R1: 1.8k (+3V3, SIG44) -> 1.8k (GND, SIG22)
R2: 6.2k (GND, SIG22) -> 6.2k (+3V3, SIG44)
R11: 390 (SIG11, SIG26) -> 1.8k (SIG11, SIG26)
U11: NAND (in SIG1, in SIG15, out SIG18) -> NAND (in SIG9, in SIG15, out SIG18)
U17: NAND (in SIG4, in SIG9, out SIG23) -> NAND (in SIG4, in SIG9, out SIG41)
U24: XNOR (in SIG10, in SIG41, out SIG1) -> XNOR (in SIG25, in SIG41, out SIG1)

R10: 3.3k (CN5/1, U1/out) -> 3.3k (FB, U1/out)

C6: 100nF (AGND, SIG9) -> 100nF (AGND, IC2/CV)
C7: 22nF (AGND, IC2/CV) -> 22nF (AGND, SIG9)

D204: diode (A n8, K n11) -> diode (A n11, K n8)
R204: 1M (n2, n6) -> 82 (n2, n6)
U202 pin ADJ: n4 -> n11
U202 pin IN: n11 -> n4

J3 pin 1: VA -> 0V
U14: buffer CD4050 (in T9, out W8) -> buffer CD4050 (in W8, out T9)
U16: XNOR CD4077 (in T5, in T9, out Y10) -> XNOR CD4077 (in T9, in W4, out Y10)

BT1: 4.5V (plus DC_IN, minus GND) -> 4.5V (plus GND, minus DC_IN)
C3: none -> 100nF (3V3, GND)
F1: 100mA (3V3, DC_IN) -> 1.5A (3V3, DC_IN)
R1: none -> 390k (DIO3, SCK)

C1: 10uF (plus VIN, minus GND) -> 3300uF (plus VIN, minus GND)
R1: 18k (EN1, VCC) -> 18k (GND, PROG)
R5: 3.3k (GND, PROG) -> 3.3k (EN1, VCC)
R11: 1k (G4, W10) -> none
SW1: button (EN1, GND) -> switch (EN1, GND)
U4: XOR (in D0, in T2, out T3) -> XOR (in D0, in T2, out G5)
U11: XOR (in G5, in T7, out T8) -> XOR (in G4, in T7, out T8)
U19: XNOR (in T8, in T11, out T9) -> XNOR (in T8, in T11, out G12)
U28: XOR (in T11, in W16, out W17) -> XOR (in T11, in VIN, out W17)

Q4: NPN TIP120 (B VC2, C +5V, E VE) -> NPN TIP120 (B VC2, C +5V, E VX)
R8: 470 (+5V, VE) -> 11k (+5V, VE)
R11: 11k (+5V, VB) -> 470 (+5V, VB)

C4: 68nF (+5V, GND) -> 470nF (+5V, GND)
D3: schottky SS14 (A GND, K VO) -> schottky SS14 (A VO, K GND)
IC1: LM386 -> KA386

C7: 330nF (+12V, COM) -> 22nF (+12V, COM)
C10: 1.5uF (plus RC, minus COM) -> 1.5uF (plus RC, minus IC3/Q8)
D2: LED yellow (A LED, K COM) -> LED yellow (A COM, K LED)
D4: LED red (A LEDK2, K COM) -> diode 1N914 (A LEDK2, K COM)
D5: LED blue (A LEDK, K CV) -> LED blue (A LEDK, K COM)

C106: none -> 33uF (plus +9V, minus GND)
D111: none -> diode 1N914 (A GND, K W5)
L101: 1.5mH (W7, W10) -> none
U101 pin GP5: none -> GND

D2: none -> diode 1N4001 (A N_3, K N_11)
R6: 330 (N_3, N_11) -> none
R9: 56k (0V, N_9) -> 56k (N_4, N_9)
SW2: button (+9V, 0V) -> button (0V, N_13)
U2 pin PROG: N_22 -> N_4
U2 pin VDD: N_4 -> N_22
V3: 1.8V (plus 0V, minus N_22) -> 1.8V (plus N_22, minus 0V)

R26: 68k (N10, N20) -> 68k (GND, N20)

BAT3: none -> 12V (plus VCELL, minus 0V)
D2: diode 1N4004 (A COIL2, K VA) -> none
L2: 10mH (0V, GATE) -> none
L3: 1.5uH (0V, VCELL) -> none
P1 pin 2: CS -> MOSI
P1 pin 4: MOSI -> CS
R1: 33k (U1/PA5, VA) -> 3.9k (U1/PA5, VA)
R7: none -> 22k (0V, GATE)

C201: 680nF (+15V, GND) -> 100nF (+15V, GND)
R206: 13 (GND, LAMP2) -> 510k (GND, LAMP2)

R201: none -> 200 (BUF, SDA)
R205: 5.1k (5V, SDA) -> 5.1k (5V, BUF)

******************************

* **HOW TO COMPLETE THIS TASK**: Copy verbatim, from the listing above, each line from the one containing "R204: 1M (n2, n6) -> 82 (n2, n6)" down to the one containing "C1: 10uF (plus", inclusive.

* **SOLUTION FOR THIS PROBLEM**:
R204: 1M (n2, n6) -> 82 (n2, n6)
U202 pin ADJ: n4 -> n11
U202 pin IN: n11 -> n4

J3 pin 1: VA -> 0V
U14: buffer CD4050 (in T9, out W8) -> buffer CD4050 (in W8, out T9)
U16: XNOR CD4077 (in T5, in T9, out Y10) -> XNOR CD4077 (in T9, in W4, out Y10)

BT1: 4.5V (plus DC_IN, minus GND) -> 4.5V (plus GND, minus DC_IN)
C3: none -> 100nF (3V3, GND)
F1: 100mA (3V3, DC_IN) -> 1.5A (3V3, DC_IN)
R1: none -> 390k (DIO3, SCK)

C1: 10uF (plus VIN, minus GND) -> 3300uF (plus VIN, minus GND)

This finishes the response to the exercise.